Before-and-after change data

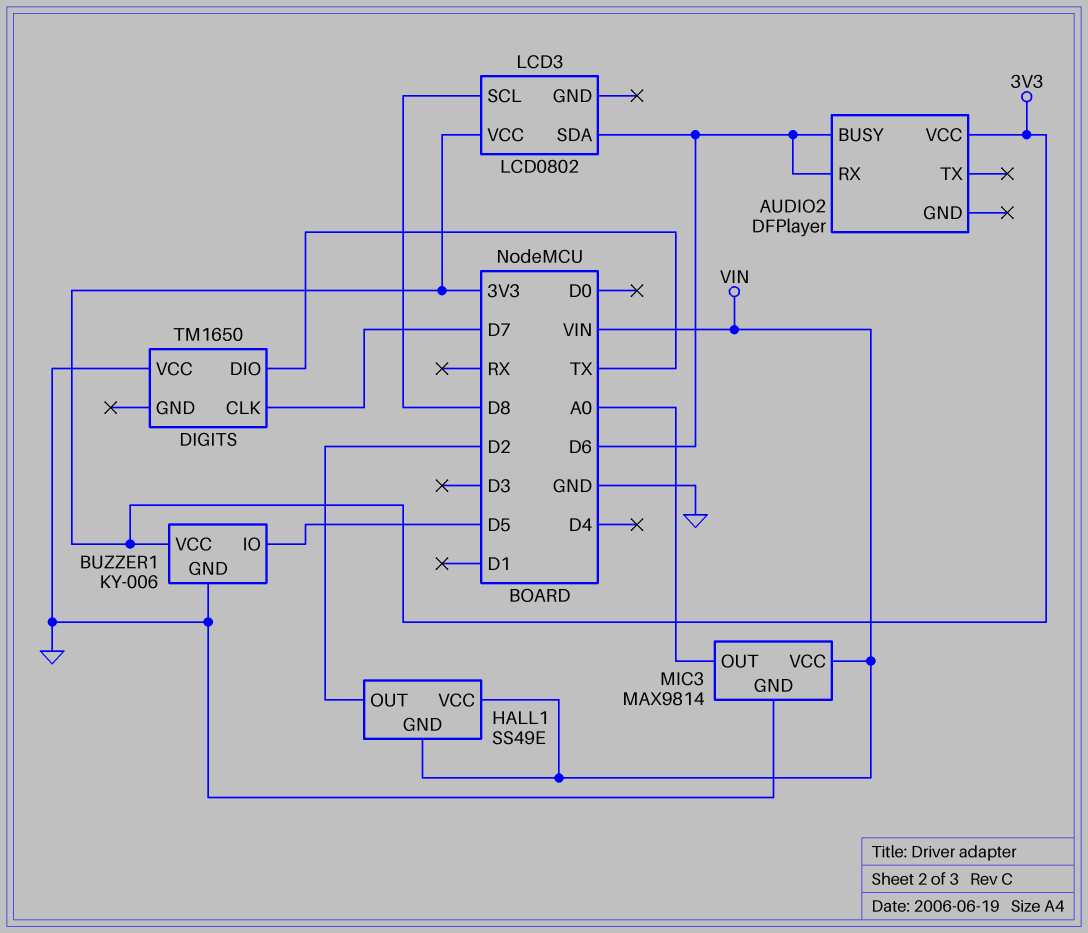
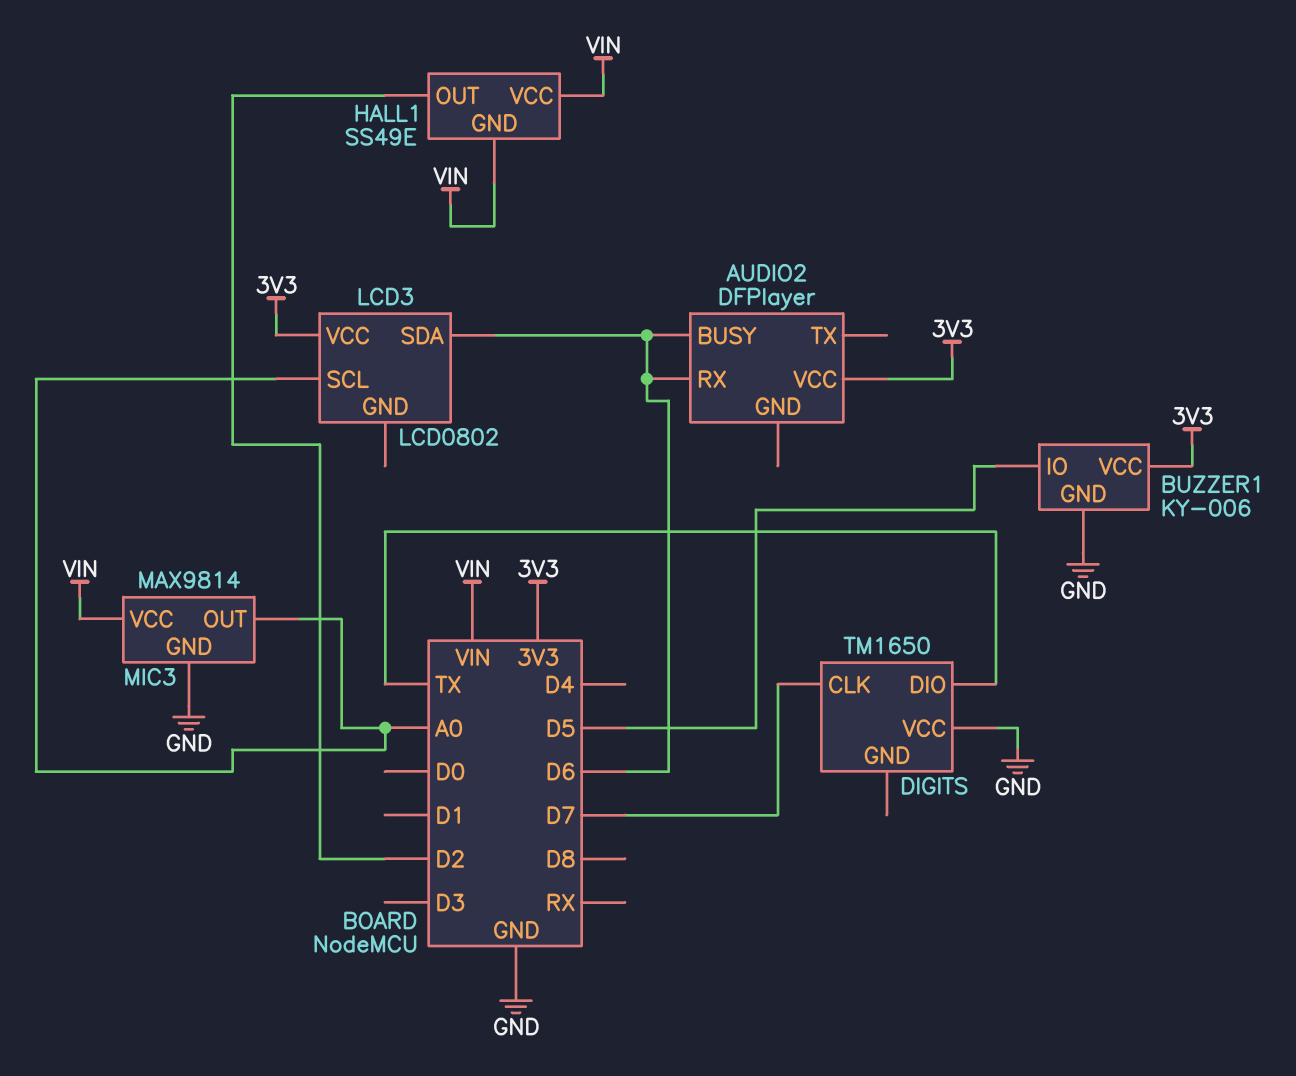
LCD3 pin SCL: D8 -> A0

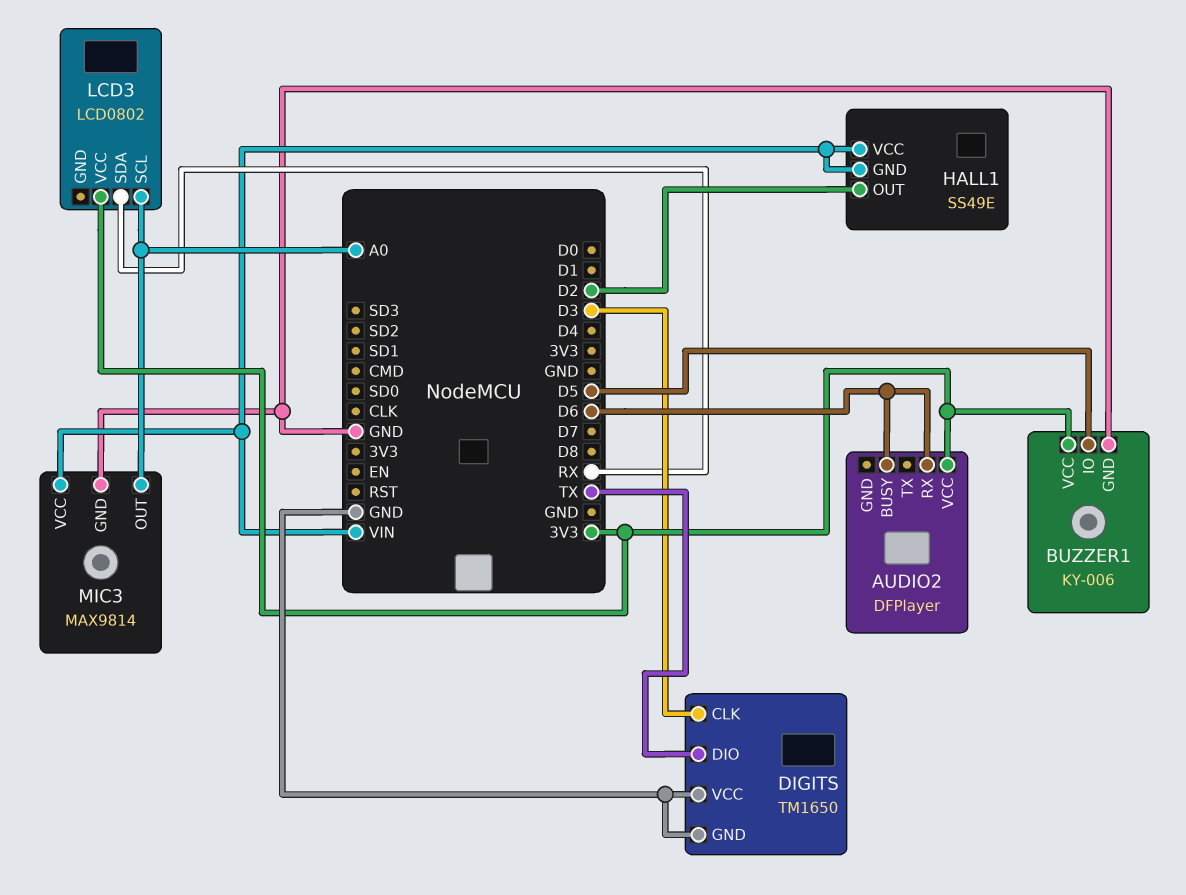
DIGITS pin CLK: D7 -> D3
DIGITS pin GND: none -> GND
LCD3 pin SDA: D6 -> RX

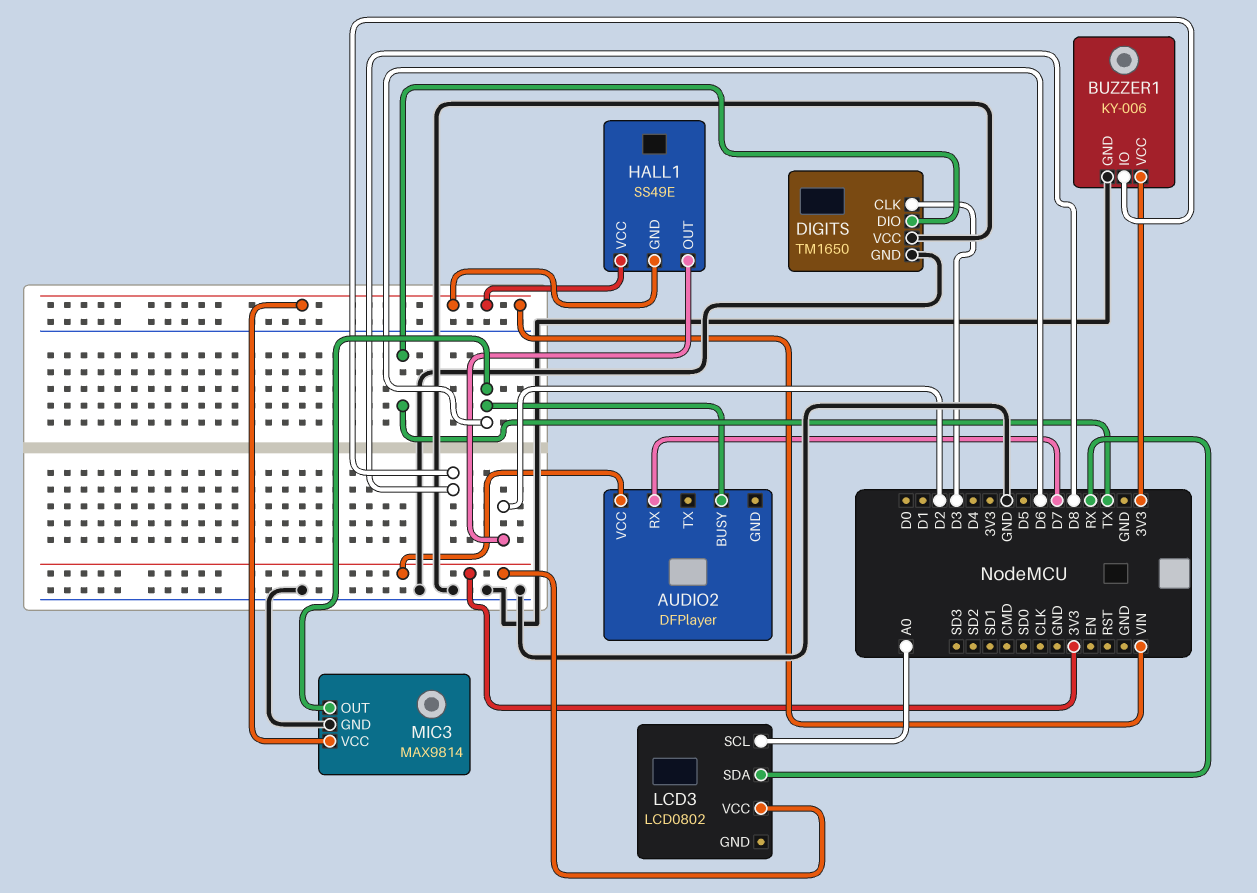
AUDIO2 pin RX: D6 -> D7
BUZZER1 pin IO: D5 -> D8
MIC3 pin OUT: A0 -> D6

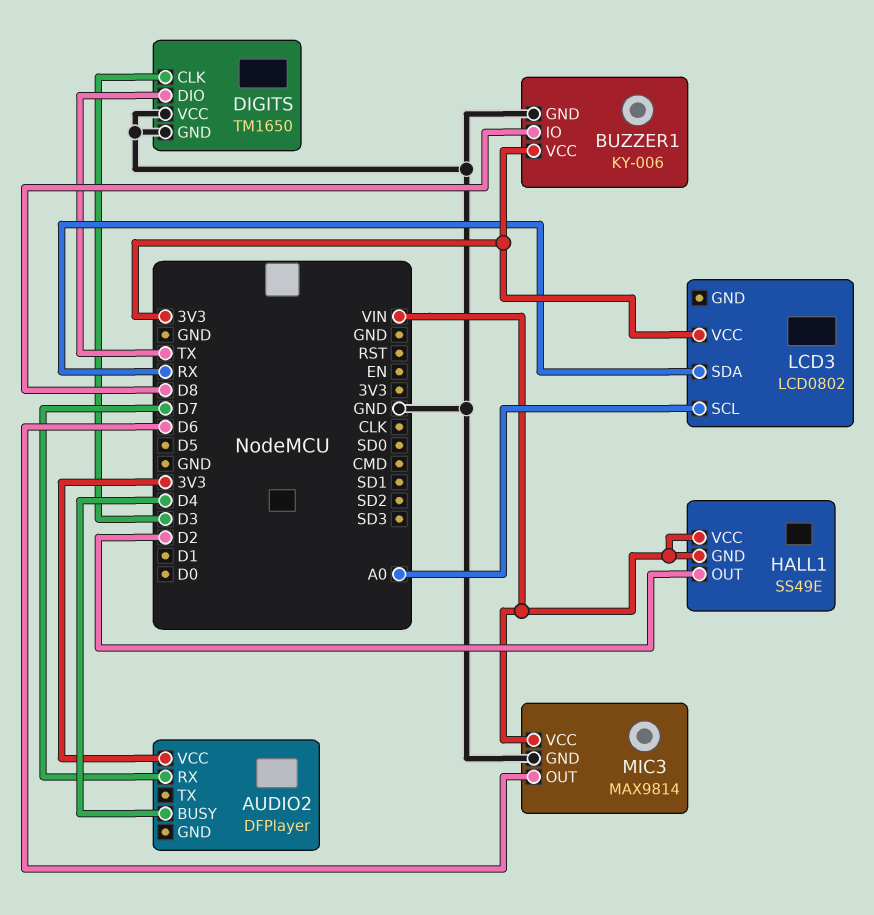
AUDIO2 pin BUSY: D6 -> D4

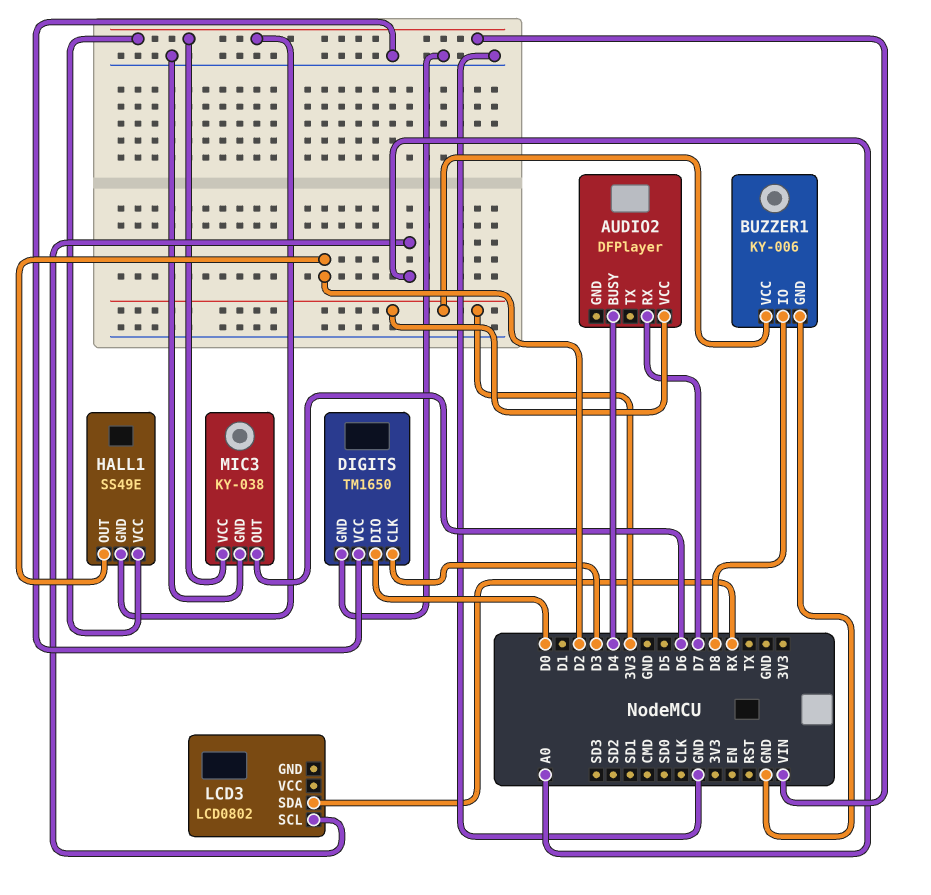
DIGITS pin DIO: TX -> D0
LCD3 pin VCC: 3V3 -> none
MIC3: MAX9814 -> KY-038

### Task instructions
What must be returned is a bare number, the count of lines in the entries holding the string "DIGITS".

### Result of the exercise
3